__Exercise details__. Reproduce, without alteration, the lines of the records beginning with the line that contains "Zara (553, 700)" and continuing through the line that contains "center [498, 540].", including both of those lines.

__The records__.

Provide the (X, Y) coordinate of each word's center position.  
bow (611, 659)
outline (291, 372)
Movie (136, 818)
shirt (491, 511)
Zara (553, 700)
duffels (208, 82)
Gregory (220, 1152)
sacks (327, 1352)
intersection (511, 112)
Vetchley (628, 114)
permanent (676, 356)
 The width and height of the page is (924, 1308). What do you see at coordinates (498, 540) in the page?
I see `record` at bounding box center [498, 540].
---
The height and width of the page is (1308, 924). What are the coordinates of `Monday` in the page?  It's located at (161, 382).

__Written response__.
Zara (553, 700)
duffels (208, 82)
Gregory (220, 1152)
sacks (327, 1352)
intersection (511, 112)
Vetchley (628, 114)
permanent (676, 356)
 The width and height of the page is (924, 1308). What do you see at coordinates (498, 540) in the page?
I see `record` at bounding box center [498, 540].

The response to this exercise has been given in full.